*Task*
Set down all of the data exactly. Pictures stay out of the copy.

[[ Dataset excerpt, beginning ]]

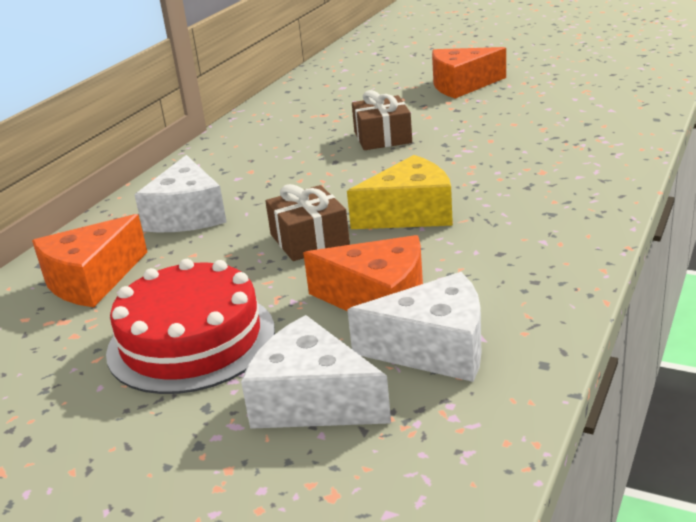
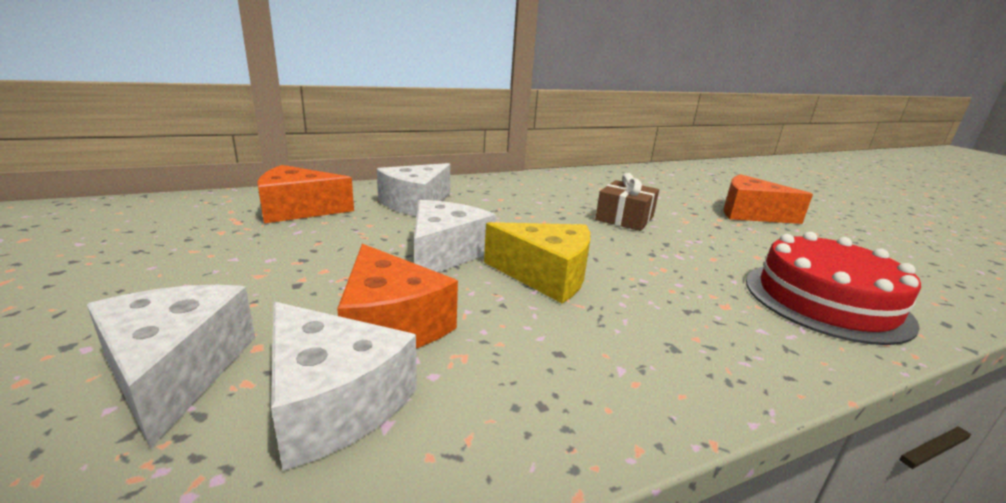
camera: 35 degrees right, 5 degrees down
(191, 340) = (245, 272): red cake -> red cake (825, 300)
(309, 239) = (445, 253): brown gift -> white cheese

[[ Dataset excerpt, end ]]

*The answer*
camera: 35 degrees right, 5 degrees down
(191, 340) = (245, 272): red cake -> red cake (825, 300)
(309, 239) = (445, 253): brown gift -> white cheese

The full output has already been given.